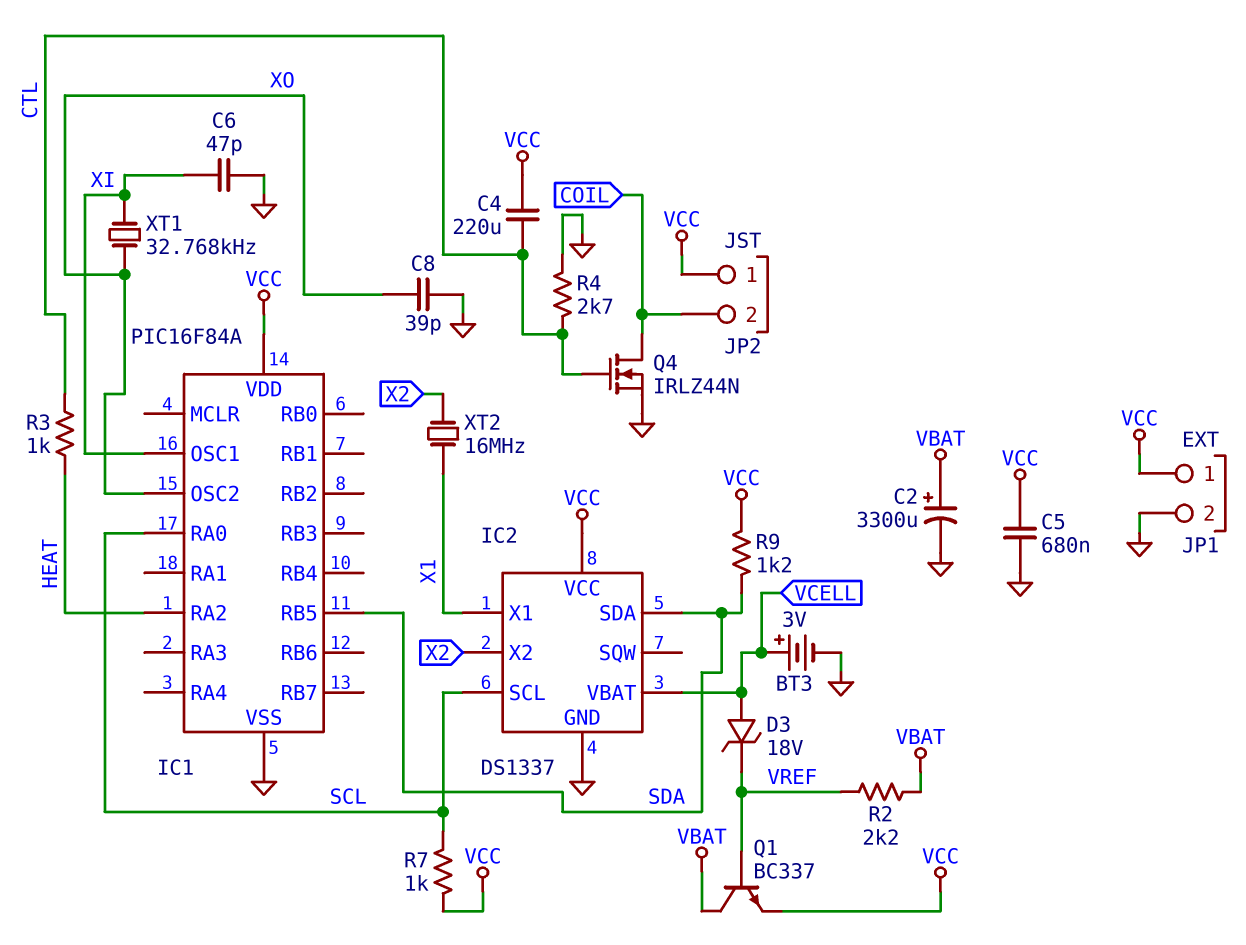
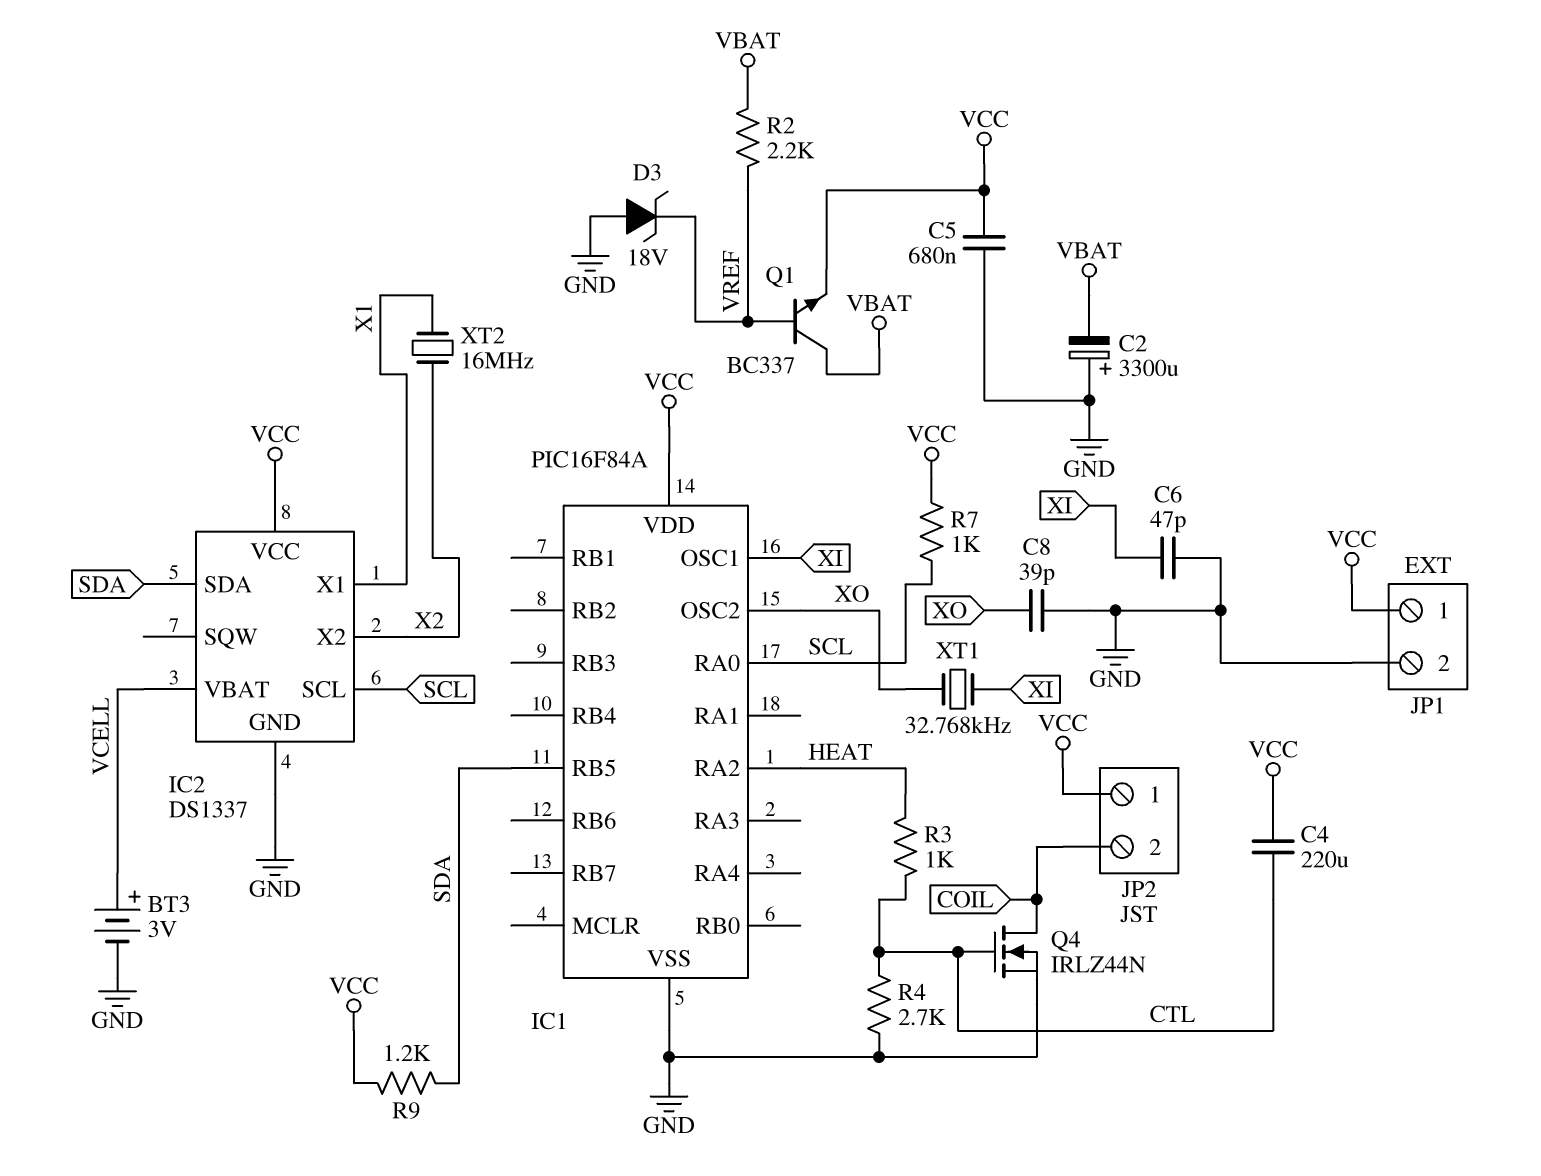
C2: 3300uF (plus VBAT, minus GND) -> 3300uF (plus GND, minus VBAT)
D3: zener 18V (A VCELL, K VREF) -> zener 18V (A GND, K VREF)

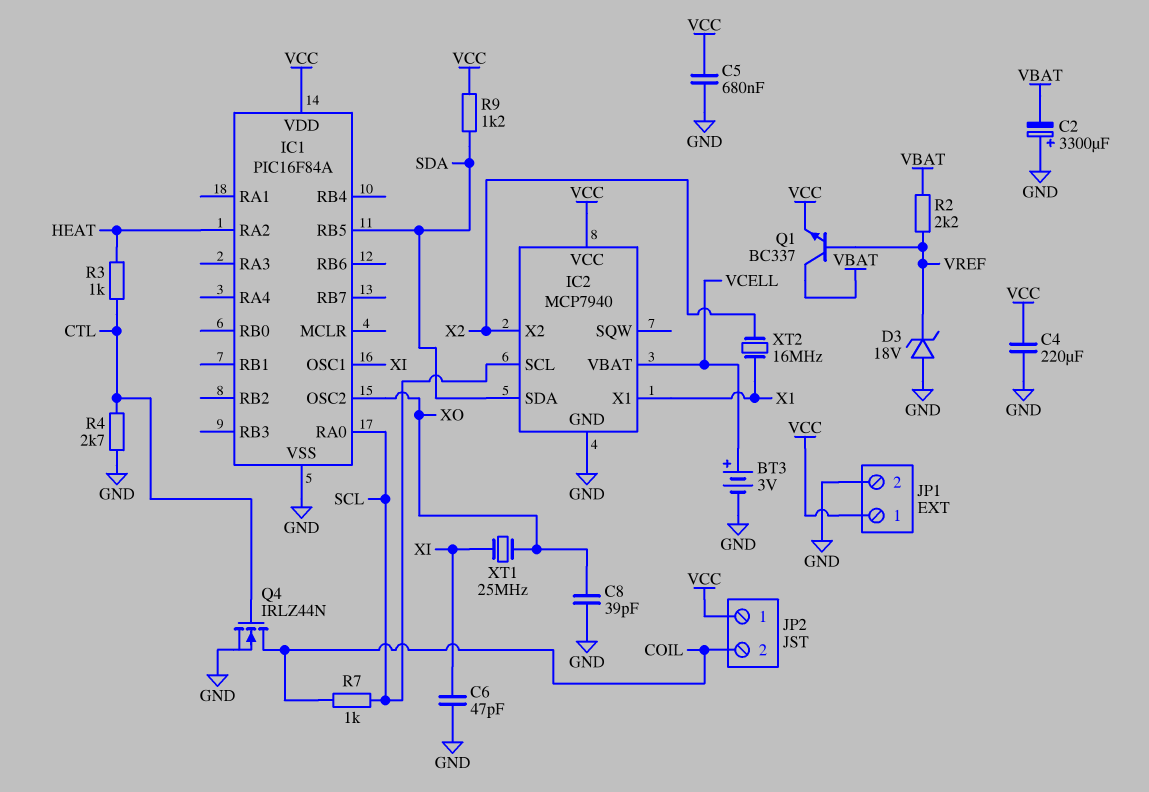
C4: 220uF (CTL, VCC) -> 220uF (GND, VCC)
IC2: DS1337 -> MCP7940
R7: 1k (SCL, VCC) -> 1k (COIL, SCL)
XT1: 32.768kHz (XI, XO) -> 25MHz (XI, XO)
================================
The line containing "C4: 220uF (CTL, VCC) -> 220uF (GND, VCC)" marks the start. Reproduce it and all lines after it through the end of the listing, exactly and alone.

C4: 220uF (CTL, VCC) -> 220uF (GND, VCC)
IC2: DS1337 -> MCP7940
R7: 1k (SCL, VCC) -> 1k (COIL, SCL)
XT1: 32.768kHz (XI, XO) -> 25MHz (XI, XO)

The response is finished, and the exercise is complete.